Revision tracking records
***

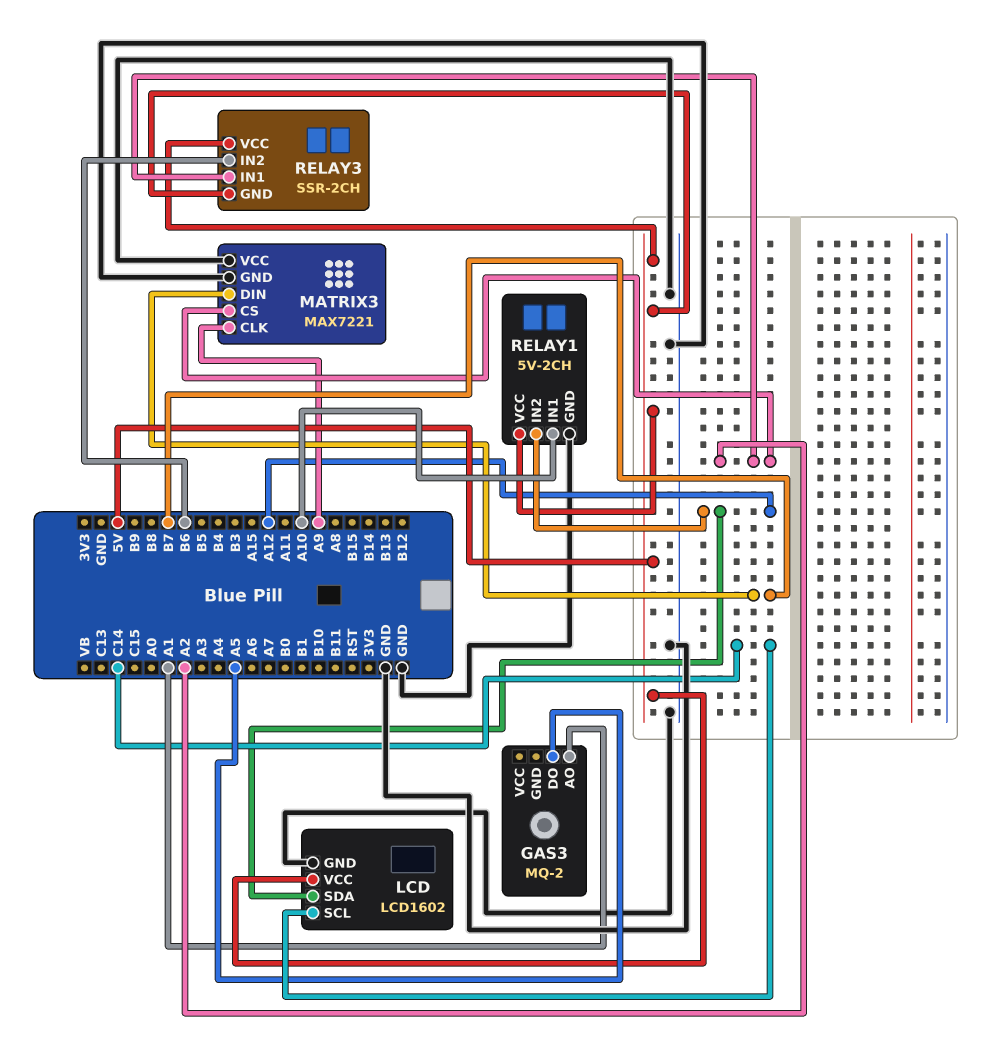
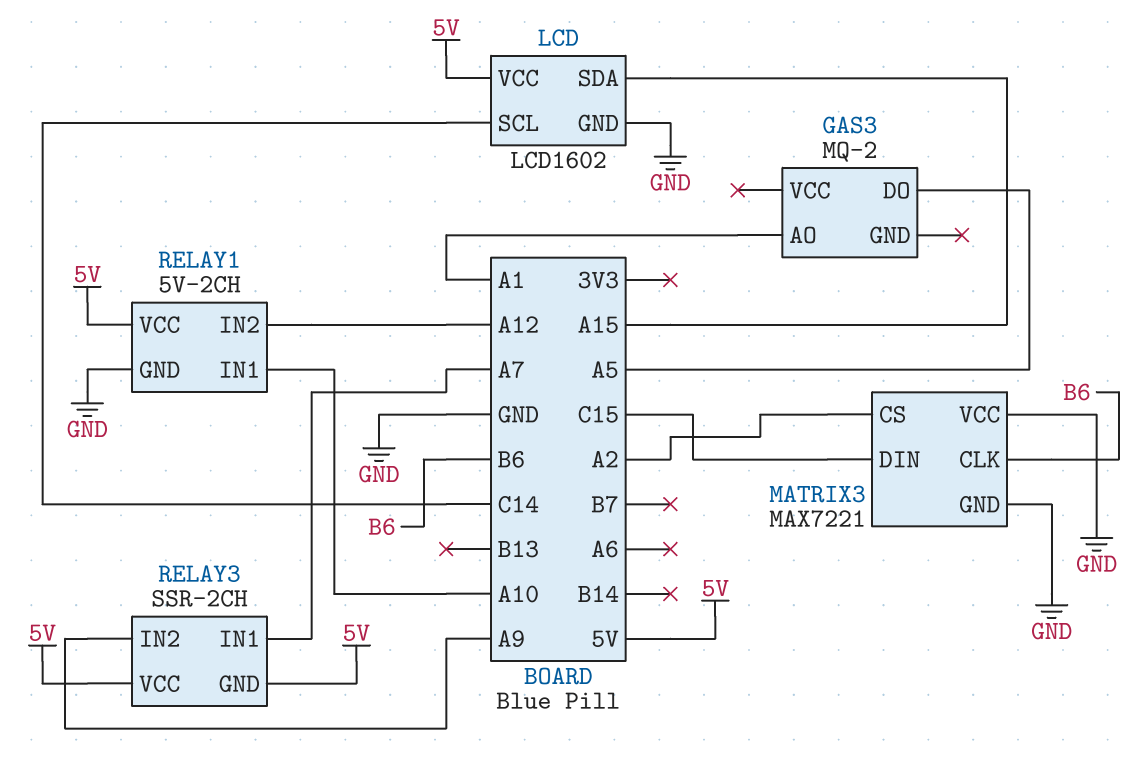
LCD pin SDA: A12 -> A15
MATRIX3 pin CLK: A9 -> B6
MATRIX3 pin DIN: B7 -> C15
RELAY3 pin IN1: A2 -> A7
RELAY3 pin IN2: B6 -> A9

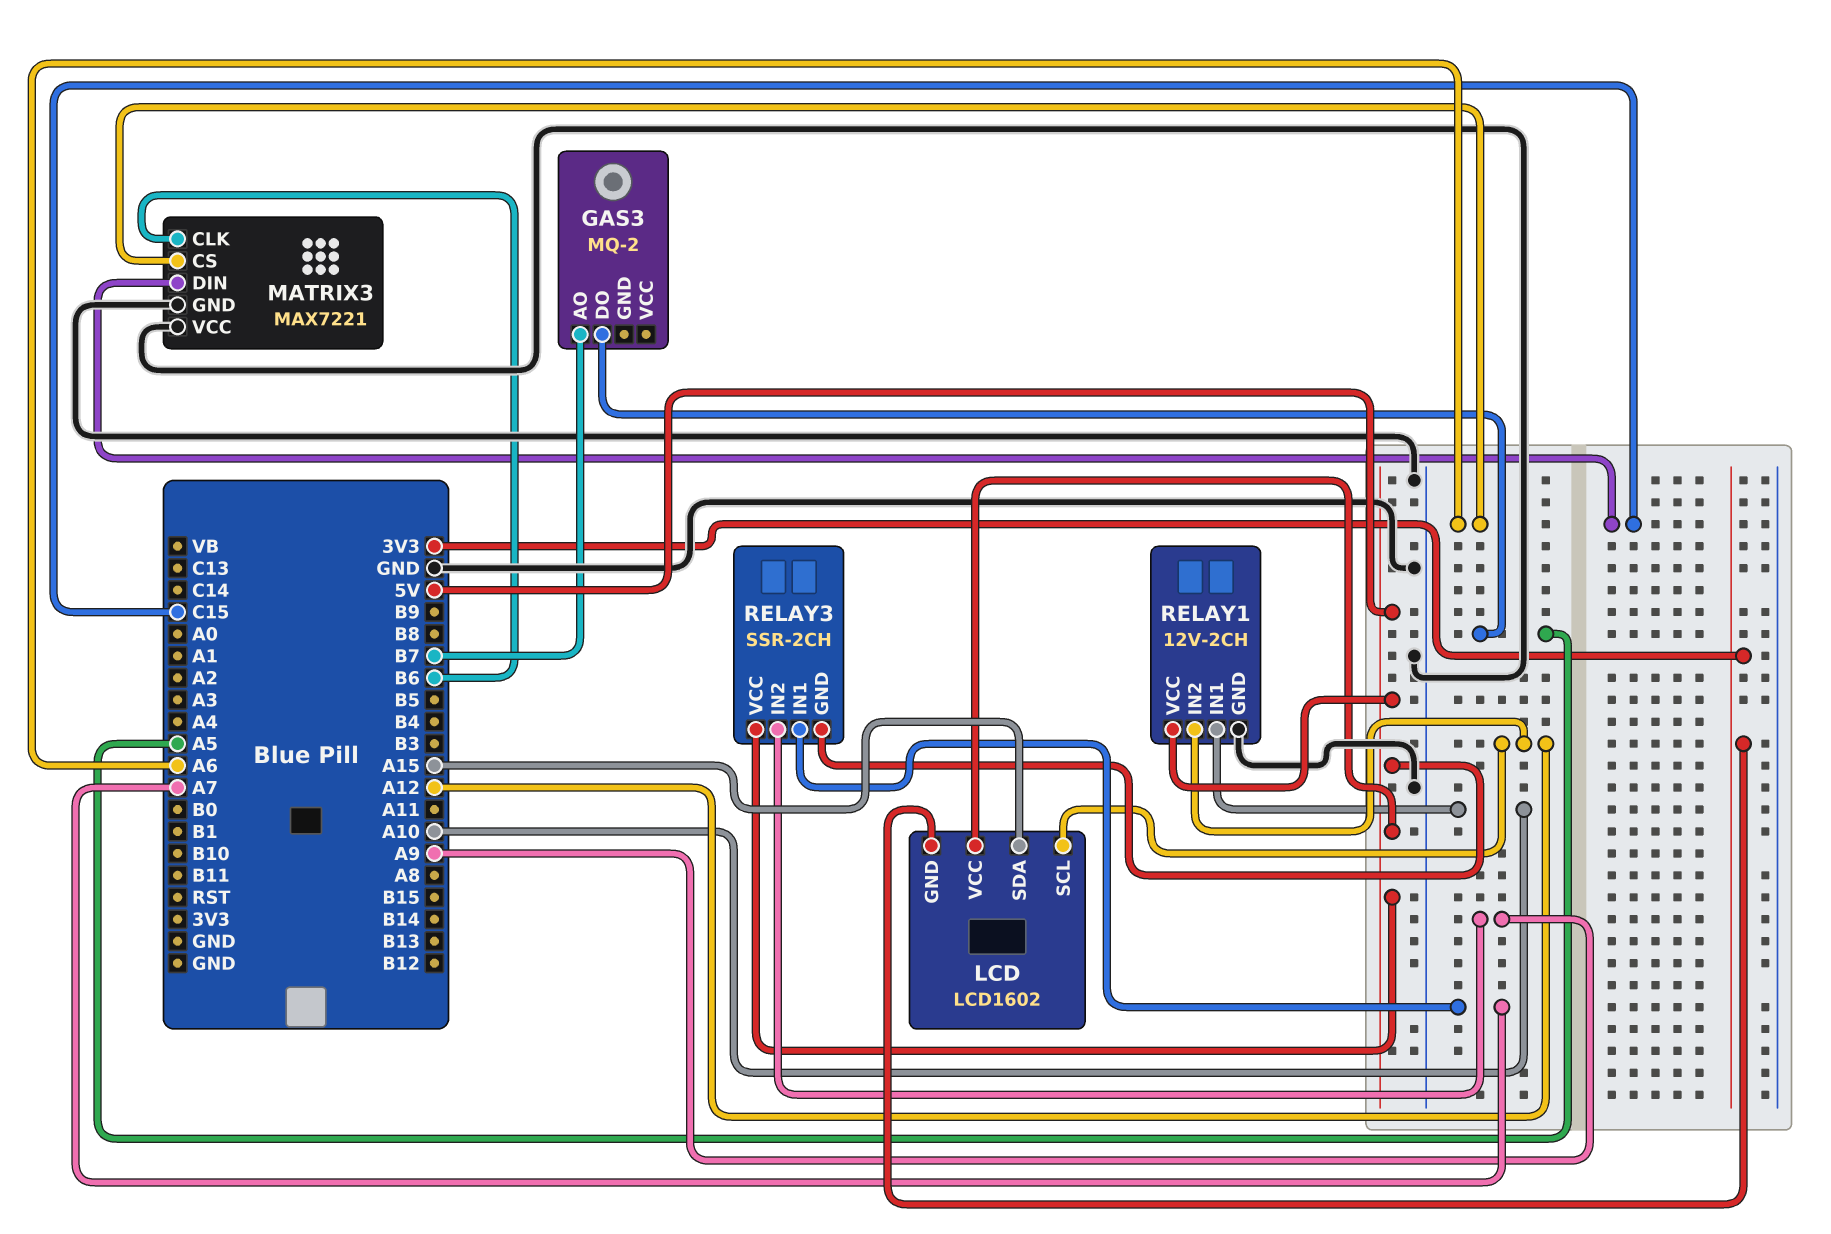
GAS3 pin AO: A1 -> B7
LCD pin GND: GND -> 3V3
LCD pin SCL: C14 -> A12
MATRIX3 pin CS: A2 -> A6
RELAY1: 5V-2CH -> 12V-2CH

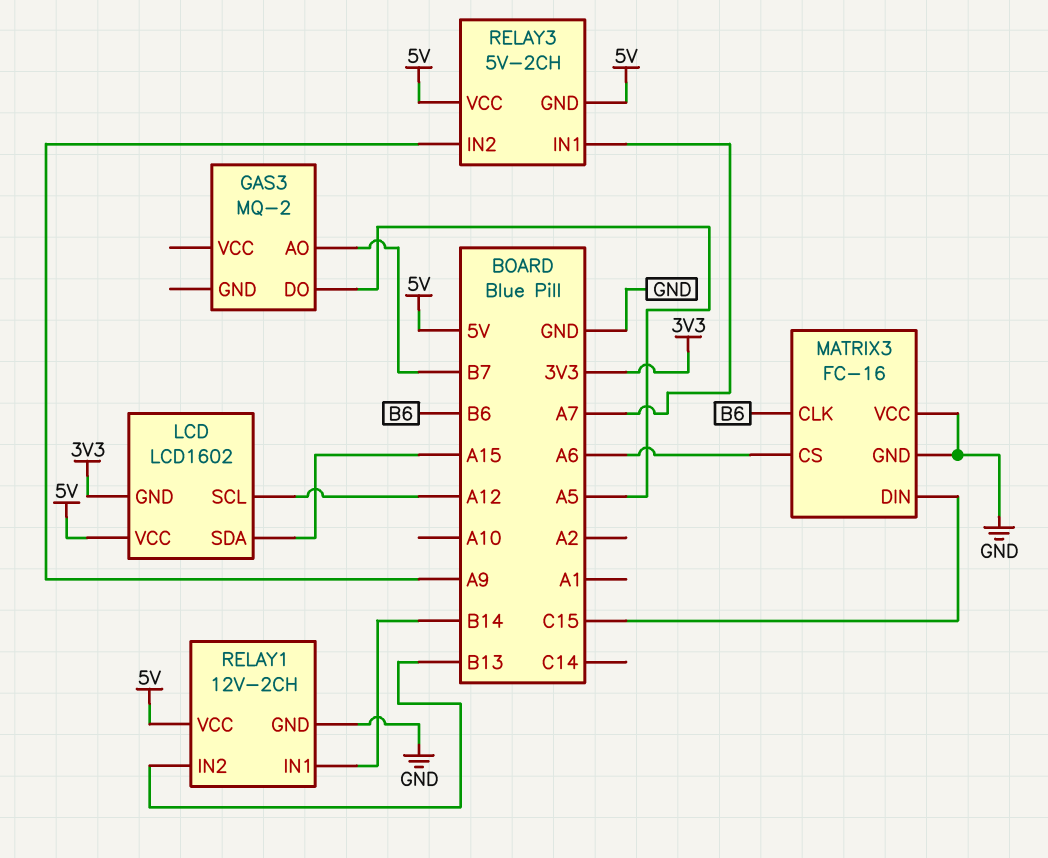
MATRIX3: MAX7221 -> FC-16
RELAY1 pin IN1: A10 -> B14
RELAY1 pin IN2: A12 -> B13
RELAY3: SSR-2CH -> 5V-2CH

***

The data is to be returned exactly as it stands, pictures aside.

**Expected output**.
LCD pin SDA: A12 -> A15
MATRIX3 pin CLK: A9 -> B6
MATRIX3 pin DIN: B7 -> C15
RELAY3 pin IN1: A2 -> A7
RELAY3 pin IN2: B6 -> A9

GAS3 pin AO: A1 -> B7
LCD pin GND: GND -> 3V3
LCD pin SCL: C14 -> A12
MATRIX3 pin CS: A2 -> A6
RELAY1: 5V-2CH -> 12V-2CH

MATRIX3: MAX7221 -> FC-16
RELAY1 pin IN1: A10 -> B14
RELAY1 pin IN2: A12 -> B13
RELAY3: SSR-2CH -> 5V-2CH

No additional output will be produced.